▶ [Material for the task]
● ● ●
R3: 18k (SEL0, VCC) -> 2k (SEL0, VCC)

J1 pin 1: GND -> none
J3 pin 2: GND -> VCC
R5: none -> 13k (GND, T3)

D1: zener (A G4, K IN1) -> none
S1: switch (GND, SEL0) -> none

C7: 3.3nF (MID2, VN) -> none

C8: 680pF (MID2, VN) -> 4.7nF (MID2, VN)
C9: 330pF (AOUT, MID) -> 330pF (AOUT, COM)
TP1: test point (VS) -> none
● ● ●
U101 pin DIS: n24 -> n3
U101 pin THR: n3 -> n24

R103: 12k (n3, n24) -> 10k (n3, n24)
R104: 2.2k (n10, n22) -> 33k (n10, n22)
● ● ●
▶ [Your objective] Return the span of lines in the data above that opens at the line with "J1 pin 1: GND -> none" and closes at the line with "TP1: test point (VS) -> none", exactly, ends included, nothing else.

▶ [Answer to this problem]
J1 pin 1: GND -> none
J3 pin 2: GND -> VCC
R5: none -> 13k (GND, T3)

D1: zener (A G4, K IN1) -> none
S1: switch (GND, SEL0) -> none

C7: 3.3nF (MID2, VN) -> none

C8: 680pF (MID2, VN) -> 4.7nF (MID2, VN)
C9: 330pF (AOUT, MID) -> 330pF (AOUT, COM)
TP1: test point (VS) -> none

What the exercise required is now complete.